↓
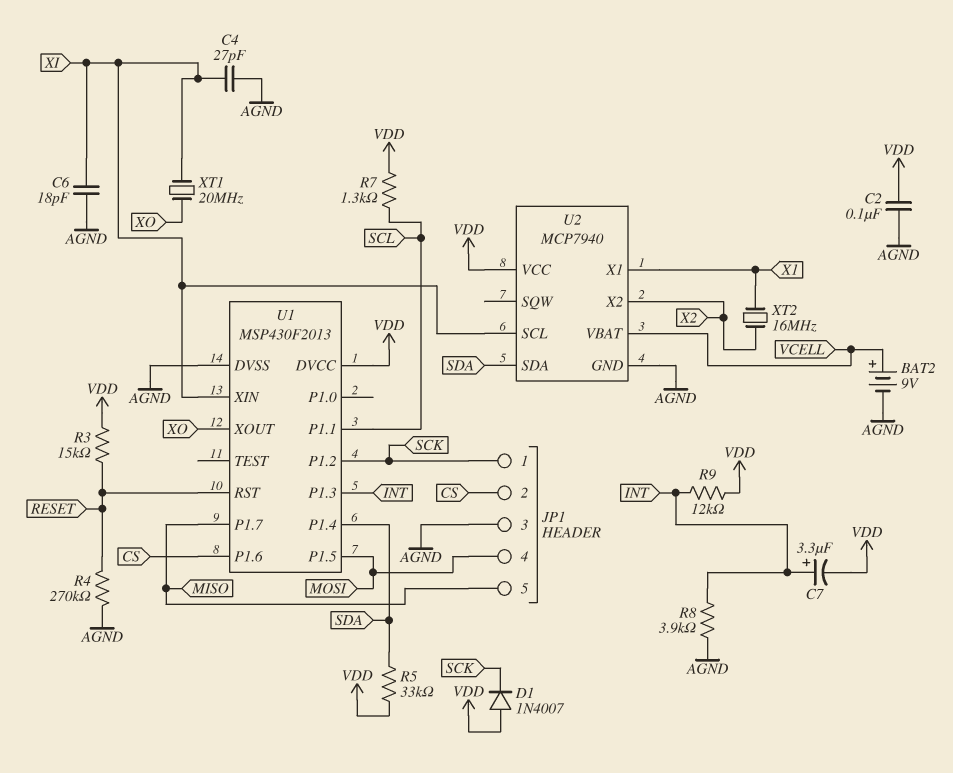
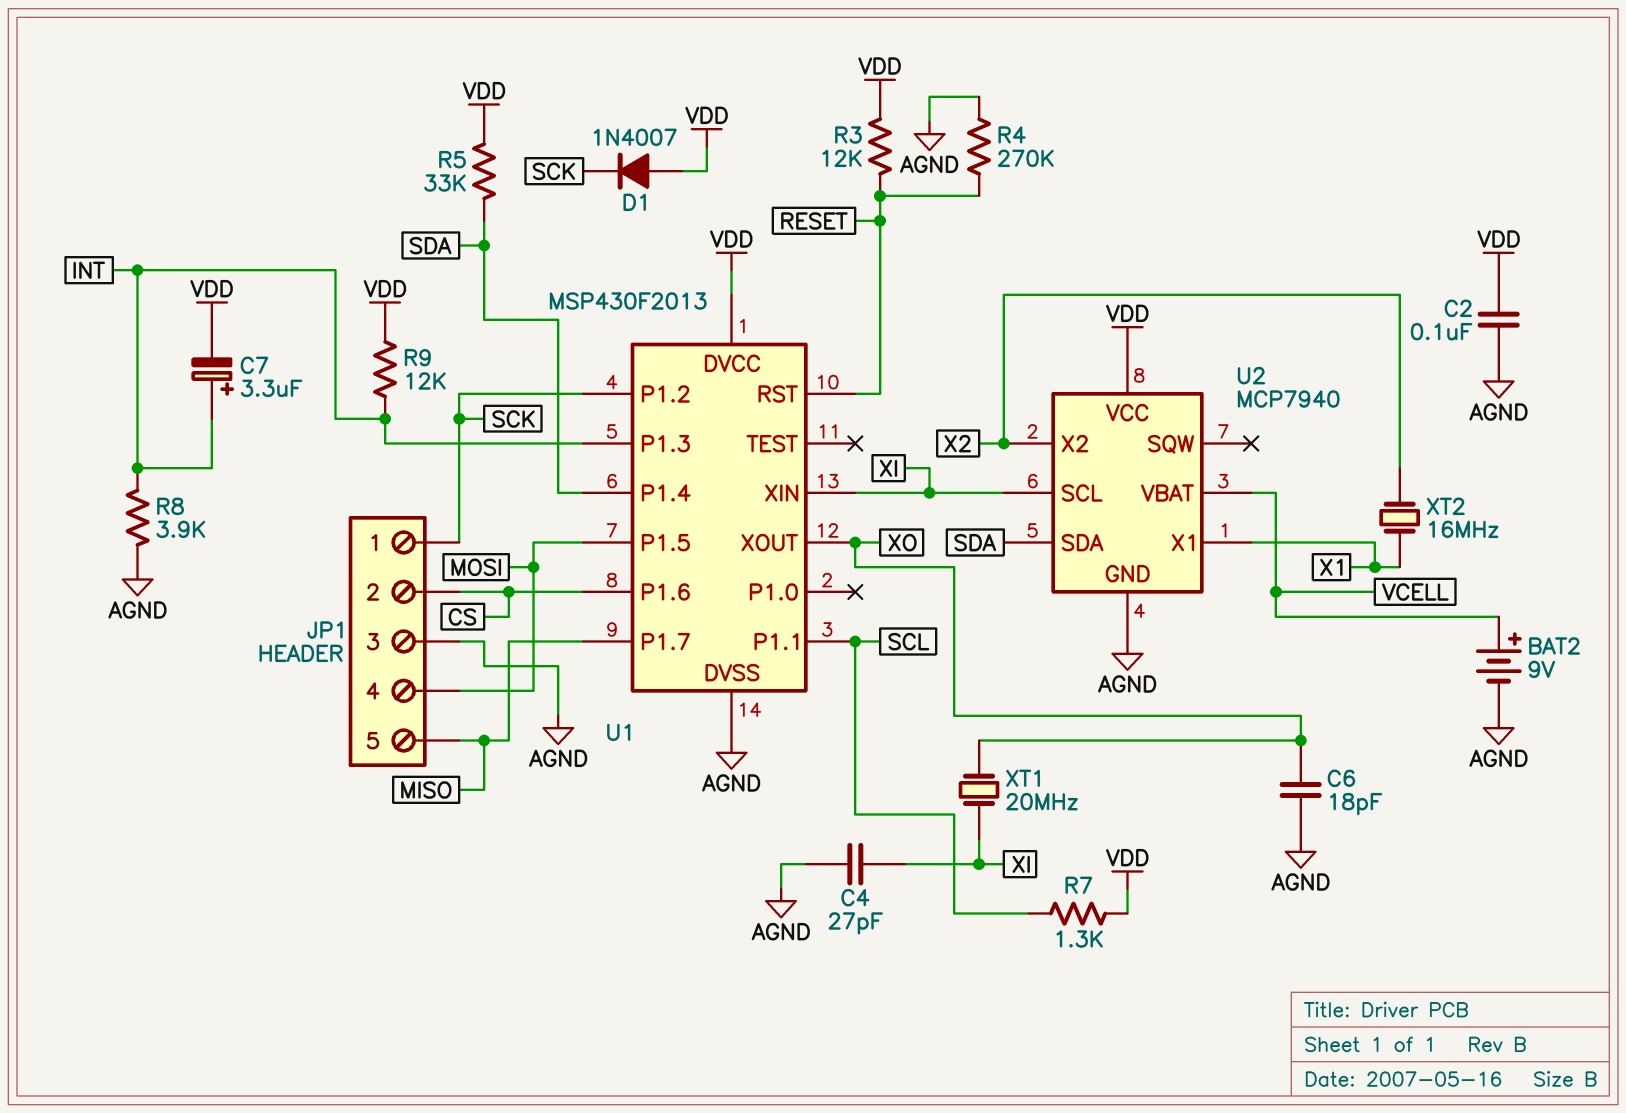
C6: 18pF (AGND, XI) -> 18pF (AGND, XO)
R3: 15k (RESET, VDD) -> 12k (RESET, VDD)

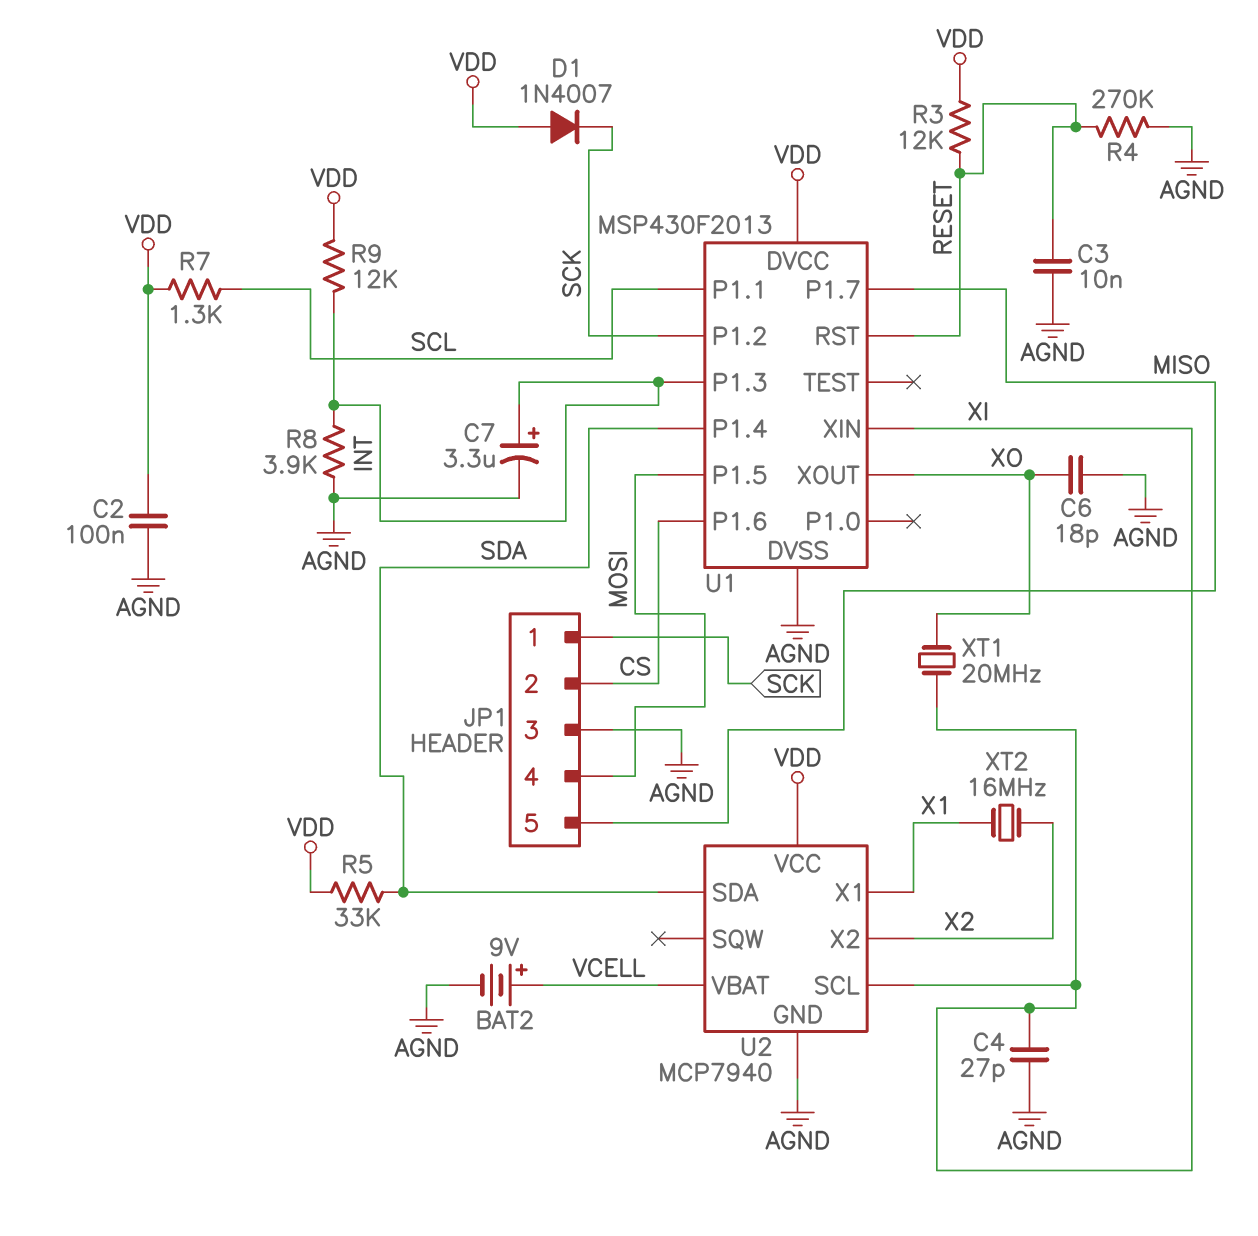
C3: none -> 10nF (AGND, RESET)
C7: 3.3uF (plus INT, minus VDD) -> 3.3uF (plus INT, minus AGND)

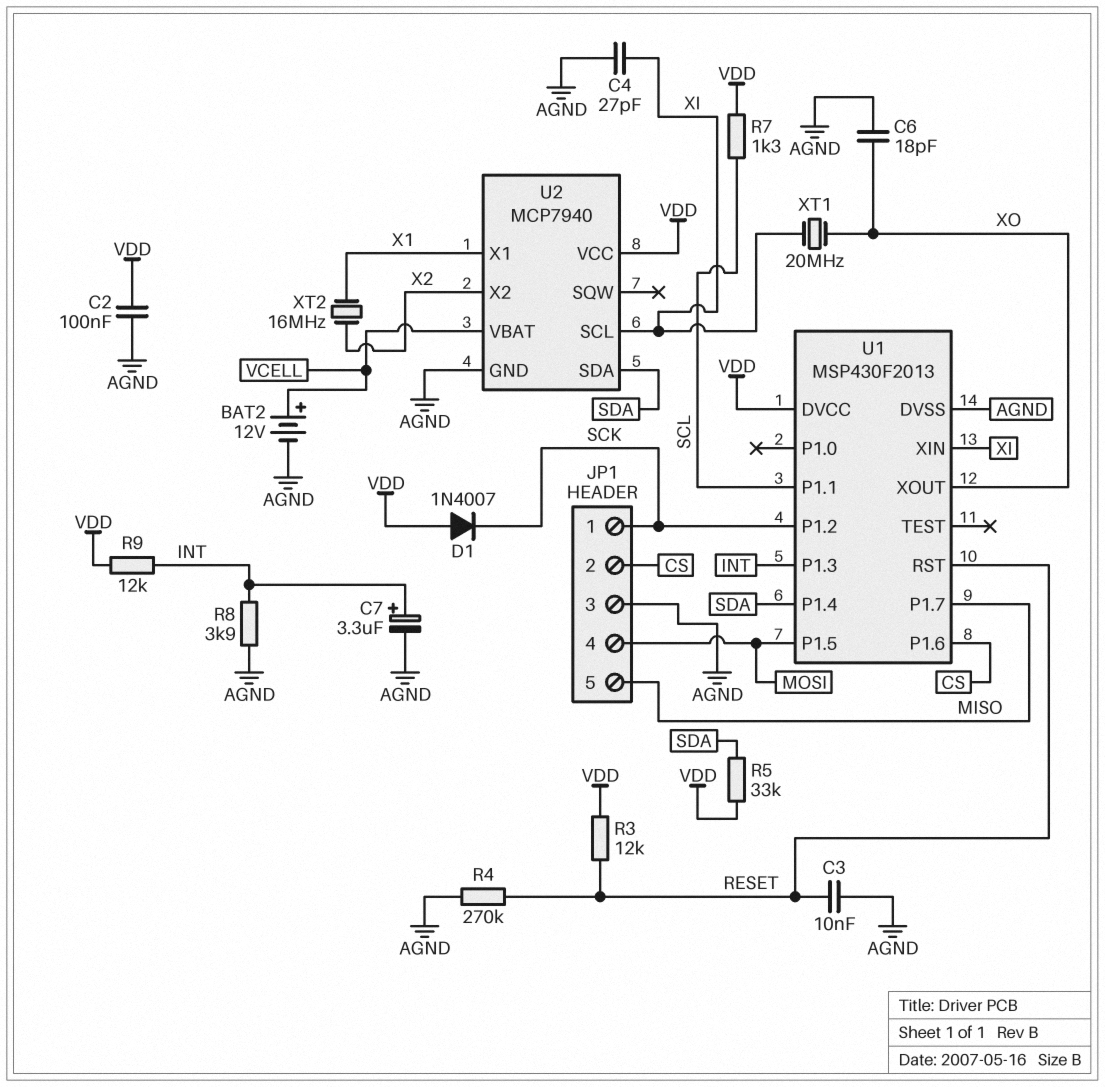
BAT2: 9V (plus VCELL, minus AGND) -> 12V (plus VCELL, minus AGND)

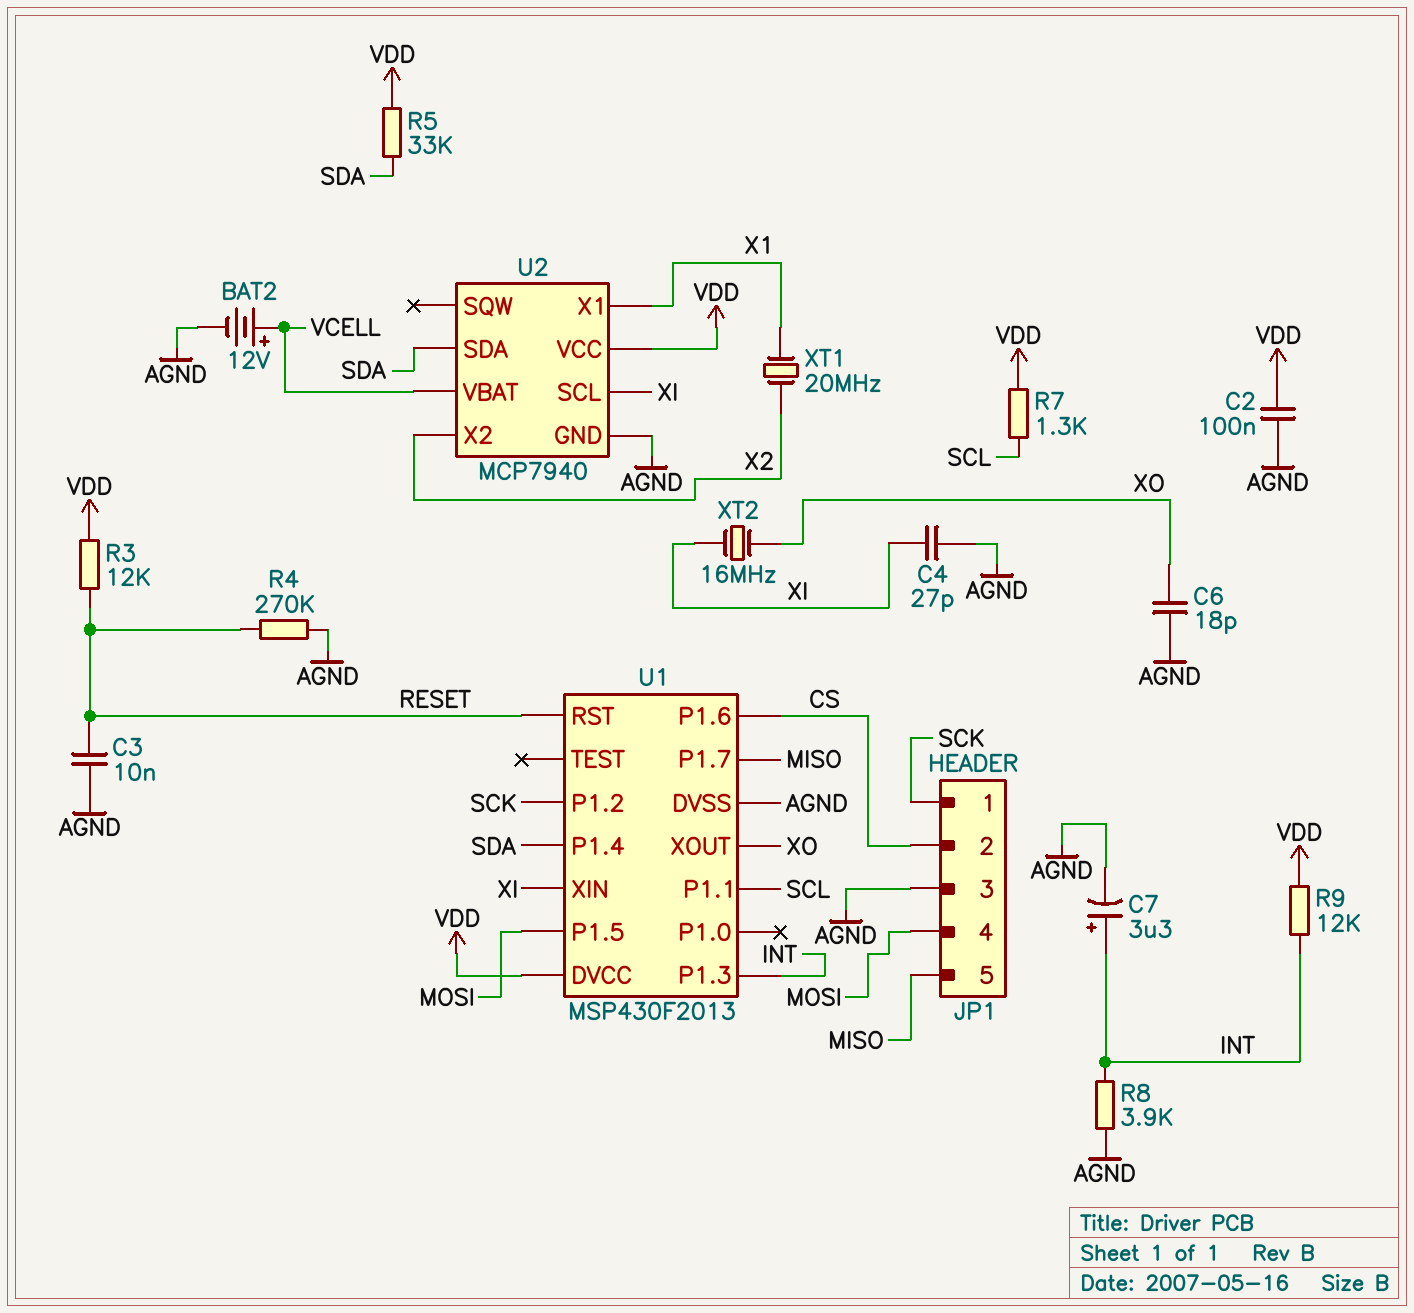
D1: diode 1N4007 (A VDD, K SCK) -> none
XT1: 20MHz (XI, XO) -> 20MHz (X1, X2)
XT2: 16MHz (X1, X2) -> 16MHz (XI, XO)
↑
- _Problem_: In the records above, how many lines contain the string "RESET"? State that number only.

- _Task result_: 2